**WHAT IS BEING ASKED**
In the entries that follow, find the line containing "purple triangle: moved 1 px left, 3 px up", then output exactly every line from the first through that one.

----

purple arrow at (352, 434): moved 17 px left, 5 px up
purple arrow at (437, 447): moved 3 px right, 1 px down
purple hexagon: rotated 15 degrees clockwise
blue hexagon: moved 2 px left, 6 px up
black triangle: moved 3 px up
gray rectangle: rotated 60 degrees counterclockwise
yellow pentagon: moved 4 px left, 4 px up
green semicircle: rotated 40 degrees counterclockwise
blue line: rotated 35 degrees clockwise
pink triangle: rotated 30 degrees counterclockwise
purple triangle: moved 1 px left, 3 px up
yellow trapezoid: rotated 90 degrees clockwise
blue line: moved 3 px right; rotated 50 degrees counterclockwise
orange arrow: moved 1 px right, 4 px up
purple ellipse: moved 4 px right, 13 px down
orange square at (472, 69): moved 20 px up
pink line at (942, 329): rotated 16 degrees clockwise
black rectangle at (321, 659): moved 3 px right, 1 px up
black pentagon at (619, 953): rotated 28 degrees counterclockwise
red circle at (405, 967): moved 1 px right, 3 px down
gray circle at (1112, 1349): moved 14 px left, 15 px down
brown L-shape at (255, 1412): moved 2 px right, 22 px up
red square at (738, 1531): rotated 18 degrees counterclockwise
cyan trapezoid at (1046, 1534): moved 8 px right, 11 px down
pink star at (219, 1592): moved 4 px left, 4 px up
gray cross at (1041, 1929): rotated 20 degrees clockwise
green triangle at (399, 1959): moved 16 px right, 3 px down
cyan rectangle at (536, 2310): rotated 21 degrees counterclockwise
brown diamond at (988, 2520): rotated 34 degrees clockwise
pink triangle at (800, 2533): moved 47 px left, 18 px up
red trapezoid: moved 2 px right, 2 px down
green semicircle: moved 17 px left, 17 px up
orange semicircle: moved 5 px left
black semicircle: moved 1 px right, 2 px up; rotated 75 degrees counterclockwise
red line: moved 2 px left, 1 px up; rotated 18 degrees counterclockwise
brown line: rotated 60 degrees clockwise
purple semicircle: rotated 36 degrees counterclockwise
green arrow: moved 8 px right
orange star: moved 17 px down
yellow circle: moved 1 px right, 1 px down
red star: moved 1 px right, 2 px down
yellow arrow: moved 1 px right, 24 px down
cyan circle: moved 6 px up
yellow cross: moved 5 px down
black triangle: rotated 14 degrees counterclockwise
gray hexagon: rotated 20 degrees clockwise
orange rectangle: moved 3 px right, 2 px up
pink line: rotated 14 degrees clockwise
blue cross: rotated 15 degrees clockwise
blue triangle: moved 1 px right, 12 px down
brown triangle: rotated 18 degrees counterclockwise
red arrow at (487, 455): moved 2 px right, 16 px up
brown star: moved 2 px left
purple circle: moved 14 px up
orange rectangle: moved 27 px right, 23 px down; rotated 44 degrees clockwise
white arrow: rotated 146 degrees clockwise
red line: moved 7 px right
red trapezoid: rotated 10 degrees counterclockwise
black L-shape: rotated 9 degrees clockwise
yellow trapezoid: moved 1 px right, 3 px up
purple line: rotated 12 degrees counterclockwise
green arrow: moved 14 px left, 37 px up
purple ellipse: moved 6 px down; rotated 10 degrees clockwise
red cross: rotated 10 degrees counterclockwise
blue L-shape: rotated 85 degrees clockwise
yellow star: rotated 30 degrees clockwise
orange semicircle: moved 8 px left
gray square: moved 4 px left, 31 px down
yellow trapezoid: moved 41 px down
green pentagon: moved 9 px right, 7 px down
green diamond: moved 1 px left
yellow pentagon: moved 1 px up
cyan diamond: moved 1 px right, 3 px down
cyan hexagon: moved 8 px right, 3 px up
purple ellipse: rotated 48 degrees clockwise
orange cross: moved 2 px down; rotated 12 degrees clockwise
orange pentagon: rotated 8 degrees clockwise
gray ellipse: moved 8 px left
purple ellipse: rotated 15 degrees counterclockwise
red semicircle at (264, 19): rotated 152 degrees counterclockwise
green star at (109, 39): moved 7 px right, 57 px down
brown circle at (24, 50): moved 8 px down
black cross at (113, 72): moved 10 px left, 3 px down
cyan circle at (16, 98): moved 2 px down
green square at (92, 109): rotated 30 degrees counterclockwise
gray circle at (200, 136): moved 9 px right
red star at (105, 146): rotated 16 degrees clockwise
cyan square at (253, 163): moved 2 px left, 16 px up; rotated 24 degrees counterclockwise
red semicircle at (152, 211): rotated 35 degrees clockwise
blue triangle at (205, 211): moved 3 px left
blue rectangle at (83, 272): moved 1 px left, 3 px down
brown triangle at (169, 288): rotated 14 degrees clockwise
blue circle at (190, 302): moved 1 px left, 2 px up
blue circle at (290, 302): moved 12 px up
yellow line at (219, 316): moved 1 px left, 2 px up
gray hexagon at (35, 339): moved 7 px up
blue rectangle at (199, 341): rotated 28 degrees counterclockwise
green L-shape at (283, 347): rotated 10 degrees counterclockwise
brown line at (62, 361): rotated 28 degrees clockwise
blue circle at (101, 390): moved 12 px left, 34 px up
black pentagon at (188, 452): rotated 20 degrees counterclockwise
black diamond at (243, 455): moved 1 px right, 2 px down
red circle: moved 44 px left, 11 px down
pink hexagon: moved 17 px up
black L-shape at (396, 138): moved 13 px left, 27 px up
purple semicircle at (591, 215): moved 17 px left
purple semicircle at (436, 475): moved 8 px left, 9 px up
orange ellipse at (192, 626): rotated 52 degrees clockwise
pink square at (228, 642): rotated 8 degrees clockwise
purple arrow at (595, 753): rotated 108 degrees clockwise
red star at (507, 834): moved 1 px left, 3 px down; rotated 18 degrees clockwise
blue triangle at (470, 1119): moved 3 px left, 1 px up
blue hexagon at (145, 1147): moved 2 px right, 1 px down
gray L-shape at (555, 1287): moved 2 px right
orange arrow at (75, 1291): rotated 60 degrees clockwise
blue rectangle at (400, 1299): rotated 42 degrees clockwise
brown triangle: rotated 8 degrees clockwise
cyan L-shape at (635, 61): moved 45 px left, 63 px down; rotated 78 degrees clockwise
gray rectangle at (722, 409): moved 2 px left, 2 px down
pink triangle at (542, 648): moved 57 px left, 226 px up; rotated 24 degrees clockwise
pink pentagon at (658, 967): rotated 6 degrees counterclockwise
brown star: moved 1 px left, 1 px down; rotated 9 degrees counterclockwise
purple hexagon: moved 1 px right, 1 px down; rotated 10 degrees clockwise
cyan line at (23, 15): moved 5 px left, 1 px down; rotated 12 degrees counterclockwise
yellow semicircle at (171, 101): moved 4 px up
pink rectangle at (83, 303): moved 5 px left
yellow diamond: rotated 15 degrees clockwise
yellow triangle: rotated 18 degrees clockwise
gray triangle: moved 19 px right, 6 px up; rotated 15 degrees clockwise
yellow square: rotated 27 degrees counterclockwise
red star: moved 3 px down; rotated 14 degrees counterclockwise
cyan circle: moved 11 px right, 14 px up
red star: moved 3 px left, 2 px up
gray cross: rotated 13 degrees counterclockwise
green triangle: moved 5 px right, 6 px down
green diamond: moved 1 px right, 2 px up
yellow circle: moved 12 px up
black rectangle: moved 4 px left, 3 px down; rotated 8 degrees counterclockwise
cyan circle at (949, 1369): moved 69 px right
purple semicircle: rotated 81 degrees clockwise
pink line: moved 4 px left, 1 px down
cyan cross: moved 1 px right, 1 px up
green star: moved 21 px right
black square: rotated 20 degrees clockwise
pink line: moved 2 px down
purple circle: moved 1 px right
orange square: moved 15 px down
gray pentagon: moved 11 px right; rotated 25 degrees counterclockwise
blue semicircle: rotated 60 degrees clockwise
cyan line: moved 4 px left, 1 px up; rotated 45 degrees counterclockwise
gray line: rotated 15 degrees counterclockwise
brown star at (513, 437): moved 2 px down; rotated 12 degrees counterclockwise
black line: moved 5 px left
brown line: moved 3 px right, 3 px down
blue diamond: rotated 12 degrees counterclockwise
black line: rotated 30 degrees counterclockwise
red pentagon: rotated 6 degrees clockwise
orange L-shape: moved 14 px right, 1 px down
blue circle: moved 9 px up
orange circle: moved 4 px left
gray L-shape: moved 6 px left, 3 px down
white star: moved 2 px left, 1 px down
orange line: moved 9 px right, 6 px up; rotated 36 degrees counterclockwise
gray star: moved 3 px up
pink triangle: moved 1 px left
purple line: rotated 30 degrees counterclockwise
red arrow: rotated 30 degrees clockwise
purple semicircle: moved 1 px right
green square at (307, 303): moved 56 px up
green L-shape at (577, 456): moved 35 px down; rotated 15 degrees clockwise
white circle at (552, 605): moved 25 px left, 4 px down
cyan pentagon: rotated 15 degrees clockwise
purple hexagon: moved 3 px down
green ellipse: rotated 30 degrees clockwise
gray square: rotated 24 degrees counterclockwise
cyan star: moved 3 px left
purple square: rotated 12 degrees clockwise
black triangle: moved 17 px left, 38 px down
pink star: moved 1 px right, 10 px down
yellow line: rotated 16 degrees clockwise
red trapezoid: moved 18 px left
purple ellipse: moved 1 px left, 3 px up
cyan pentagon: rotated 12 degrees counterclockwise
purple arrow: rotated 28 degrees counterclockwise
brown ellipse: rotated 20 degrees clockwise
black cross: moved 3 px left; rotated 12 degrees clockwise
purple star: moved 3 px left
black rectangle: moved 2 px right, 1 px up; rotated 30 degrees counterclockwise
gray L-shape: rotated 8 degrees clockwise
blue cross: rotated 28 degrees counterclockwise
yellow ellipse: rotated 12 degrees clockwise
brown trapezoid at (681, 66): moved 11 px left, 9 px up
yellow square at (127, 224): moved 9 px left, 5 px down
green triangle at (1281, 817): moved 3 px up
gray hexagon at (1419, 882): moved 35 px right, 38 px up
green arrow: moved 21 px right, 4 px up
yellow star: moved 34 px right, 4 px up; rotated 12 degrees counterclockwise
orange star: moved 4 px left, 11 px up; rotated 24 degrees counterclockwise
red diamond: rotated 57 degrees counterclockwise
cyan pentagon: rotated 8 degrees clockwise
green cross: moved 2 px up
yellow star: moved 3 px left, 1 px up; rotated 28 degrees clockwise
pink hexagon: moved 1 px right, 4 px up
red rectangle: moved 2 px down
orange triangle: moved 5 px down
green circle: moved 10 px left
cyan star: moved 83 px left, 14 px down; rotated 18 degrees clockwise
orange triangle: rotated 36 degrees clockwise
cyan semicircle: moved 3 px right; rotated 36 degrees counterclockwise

----

**EXPECTED ANSWER**
purple arrow at (352, 434): moved 17 px left, 5 px up
purple arrow at (437, 447): moved 3 px right, 1 px down
purple hexagon: rotated 15 degrees clockwise
blue hexagon: moved 2 px left, 6 px up
black triangle: moved 3 px up
gray rectangle: rotated 60 degrees counterclockwise
yellow pentagon: moved 4 px left, 4 px up
green semicircle: rotated 40 degrees counterclockwise
blue line: rotated 35 degrees clockwise
pink triangle: rotated 30 degrees counterclockwise
purple triangle: moved 1 px left, 3 px up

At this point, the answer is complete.